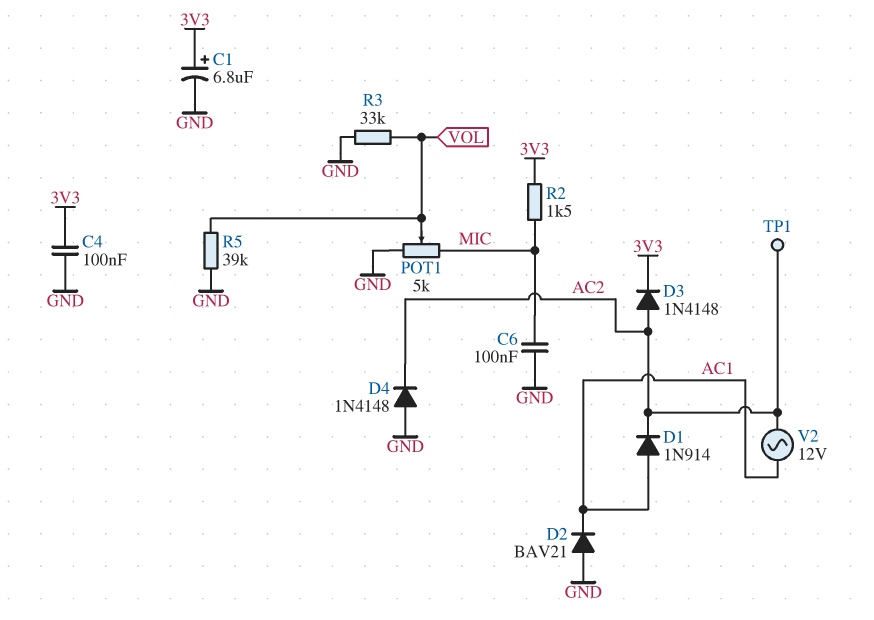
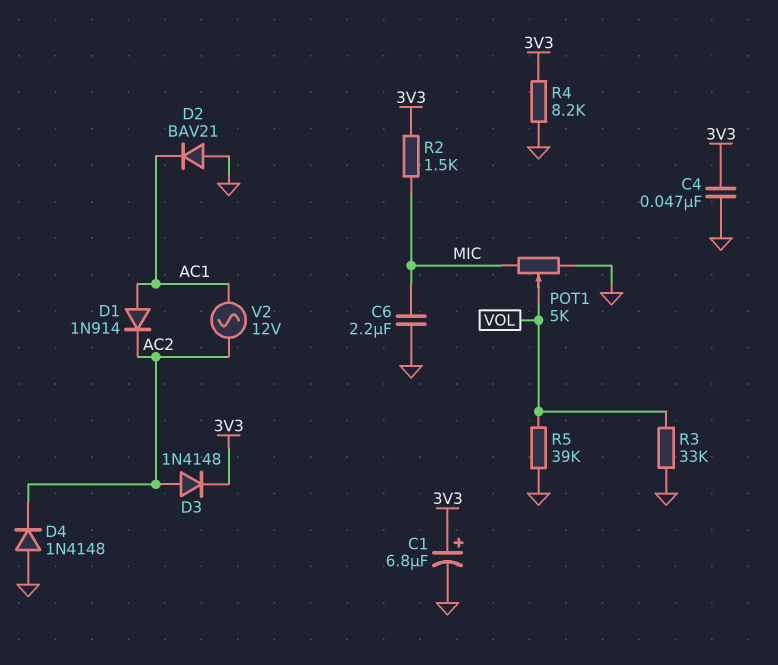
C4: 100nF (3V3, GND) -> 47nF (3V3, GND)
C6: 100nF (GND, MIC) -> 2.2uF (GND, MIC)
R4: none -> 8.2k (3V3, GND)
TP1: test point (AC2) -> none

--------

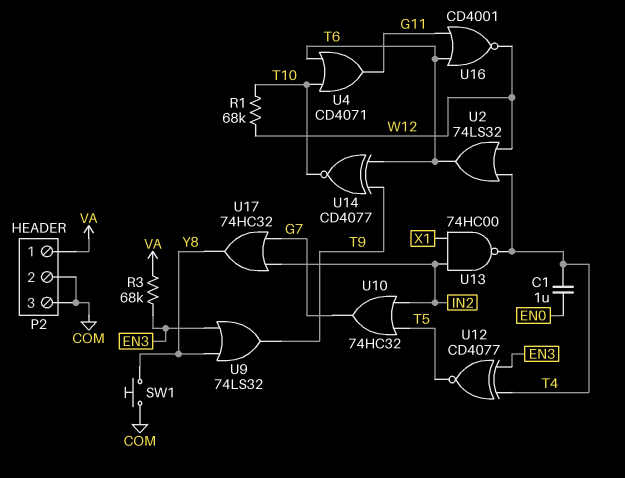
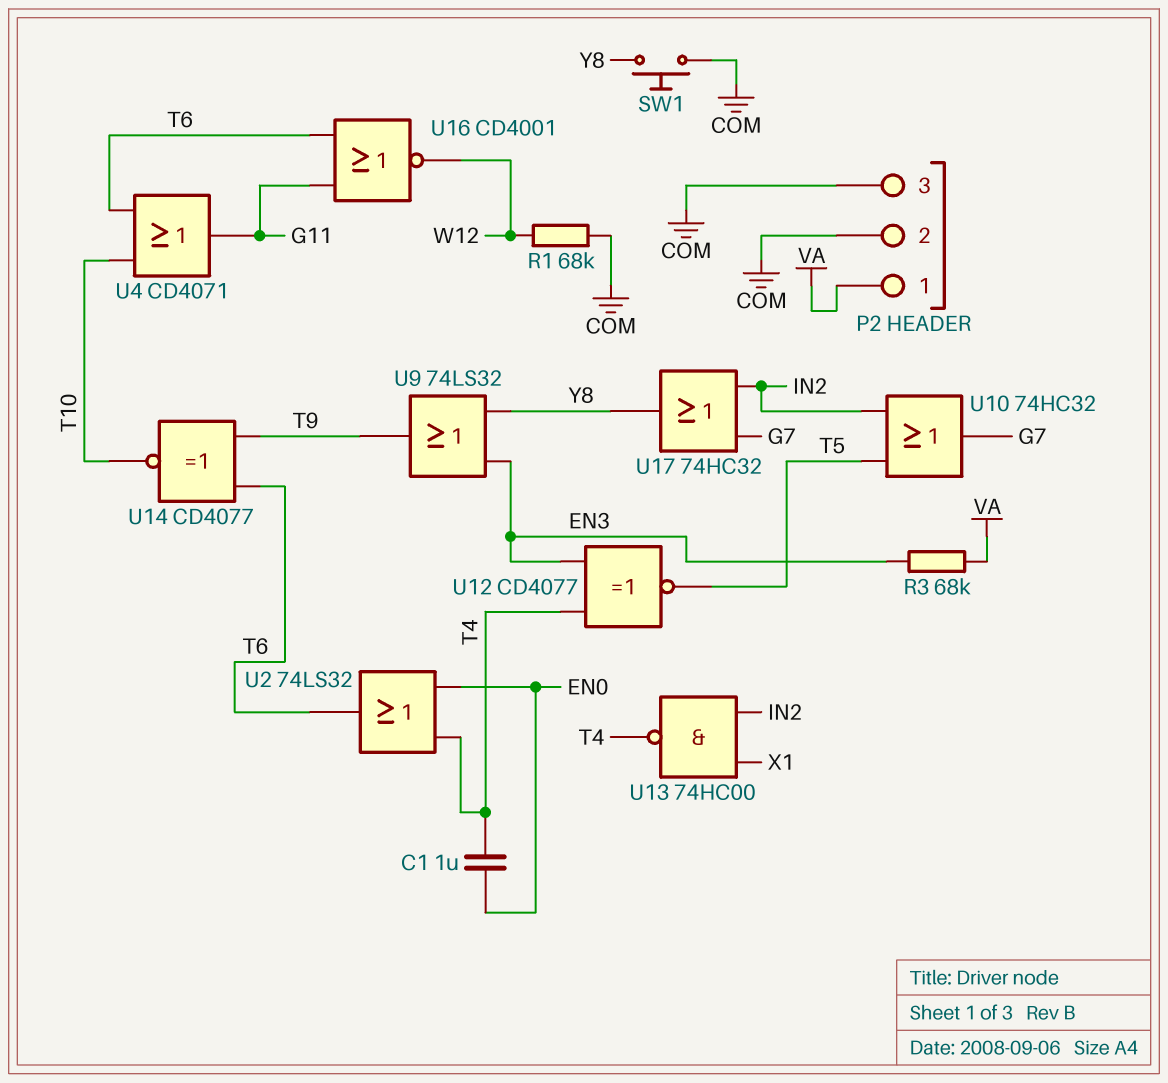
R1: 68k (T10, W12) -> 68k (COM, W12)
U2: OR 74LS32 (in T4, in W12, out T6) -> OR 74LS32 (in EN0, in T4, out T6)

--------

### Task brief
In the records above, find each line that mentions the string "none", then copy it.

### Result
R4: none -> 8.2k (3V3, GND)
TP1: test point (AC2) -> none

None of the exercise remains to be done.